* Written task *
Leaving out any pictures, print the entries that follow exactly as they stand.

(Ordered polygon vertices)
╭──
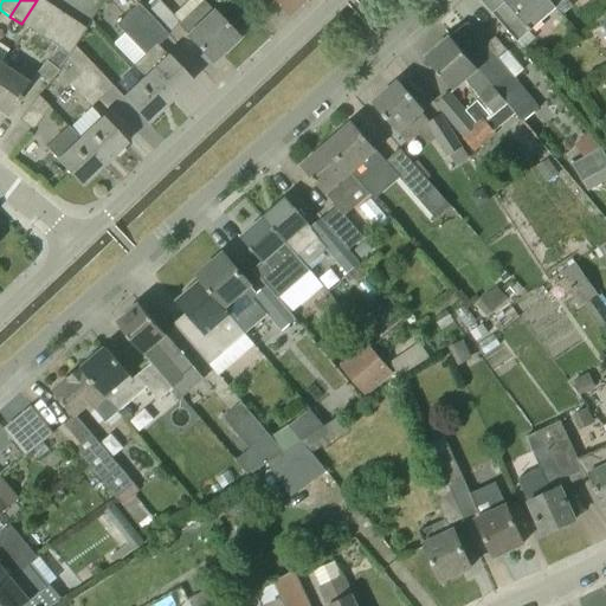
[(33,32),(50,6),(42,0),(37,0),(21,24),(33,32)]
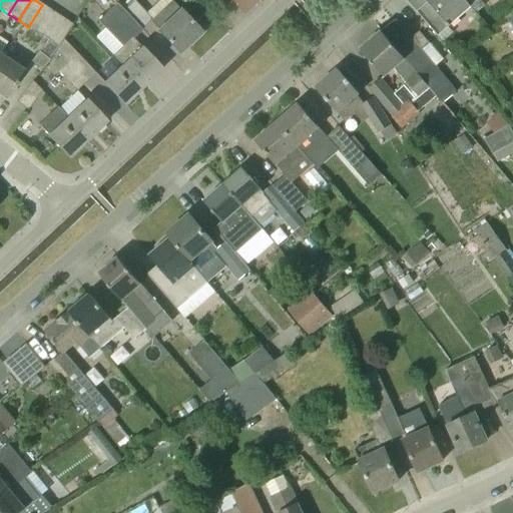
[(179,53),(201,32),(171,1),(170,0),(160,0),(146,13),(134,0),(123,11),(141,30),(150,21),(158,29),(157,31),(179,53)]
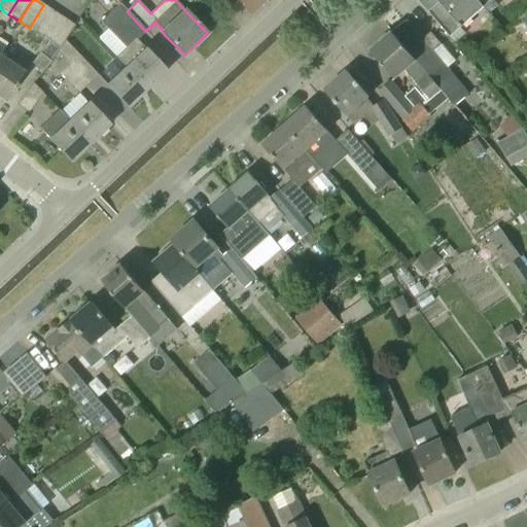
[(269,0),(239,0),(253,15),(269,0)]
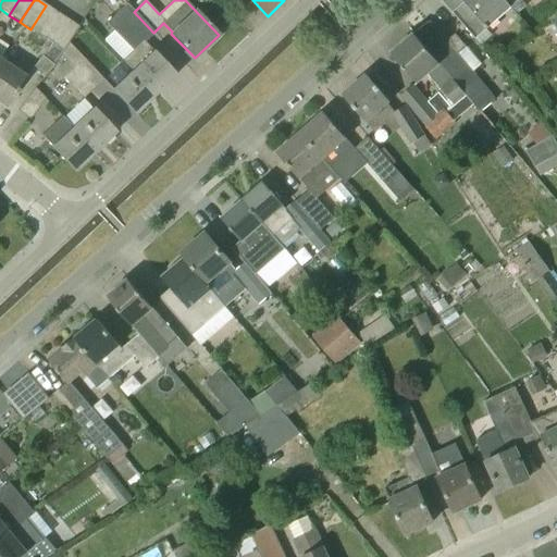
[(510,9),(517,3),(514,0),(461,0),(465,3),(453,13),(475,40),(510,9)]
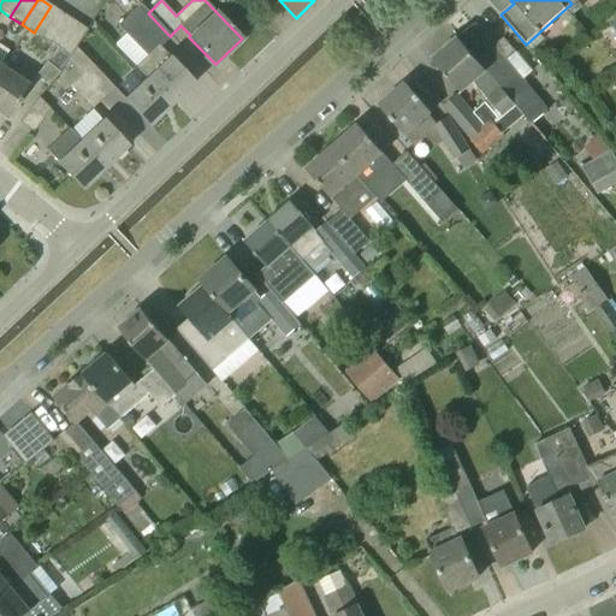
[(195,83),(170,57),(169,58),(159,47),(170,36),(148,13),(140,5),(118,27),(147,55),(135,66),(147,78),(172,105),(195,83)]
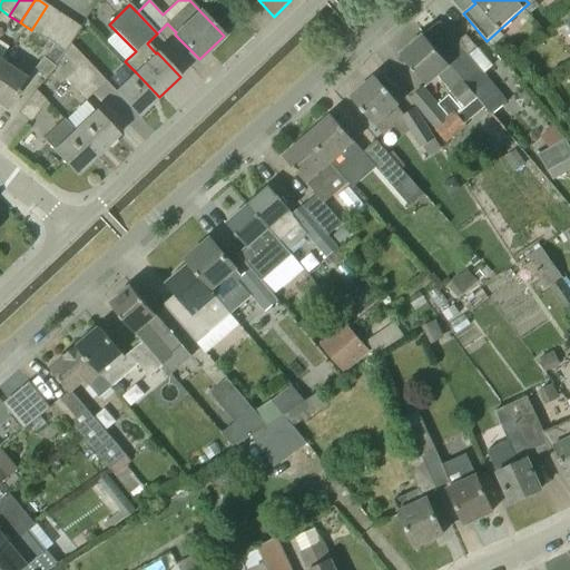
[(41,37),(58,12),(47,6),(31,30),(41,37)]
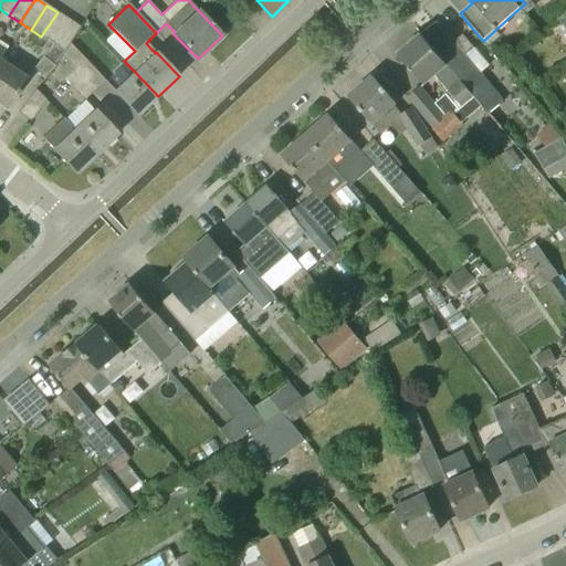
[(52,44),(69,19),(58,12),(41,37),(52,44)]
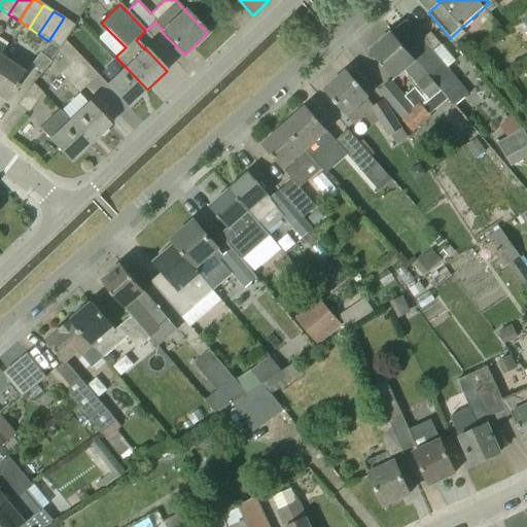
[(526,14),(522,19),(525,24),(515,29),(518,34),(526,28),(526,14)]
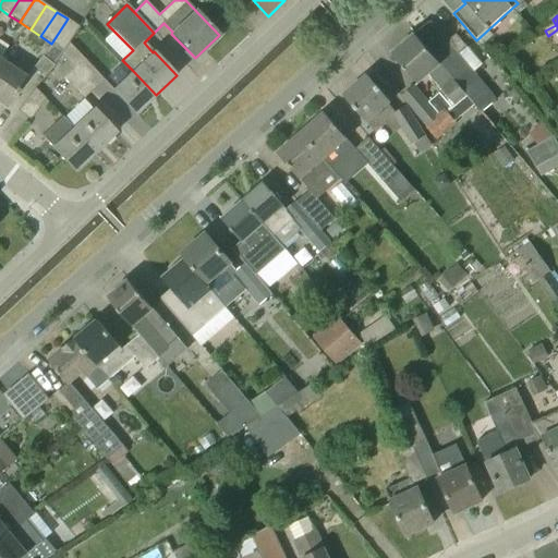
[(63,51),(68,44),(79,26),(68,19),(51,44),(63,51)]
╰──
* Output for this exercise *
[(33,32),(50,6),(42,0),(37,0),(21,24),(33,32)]
[(179,53),(201,32),(171,1),(170,0),(160,0),(146,13),(134,0),(123,11),(141,30),(150,21),(158,29),(157,31),(179,53)]
[(269,0),(239,0),(253,15),(269,0)]
[(510,9),(517,3),(514,0),(461,0),(465,3),(453,13),(475,40),(510,9)]
[(195,83),(170,57),(169,58),(159,47),(170,36),(148,13),(140,5),(118,27),(147,55),(135,66),(147,78),(172,105),(195,83)]
[(41,37),(58,12),(47,6),(31,30),(41,37)]
[(52,44),(69,19),(58,12),(41,37),(52,44)]
[(526,14),(522,19),(525,24),(515,29),(518,34),(526,28),(526,14)]
[(63,51),(68,44),(79,26),(68,19),(51,44),(63,51)]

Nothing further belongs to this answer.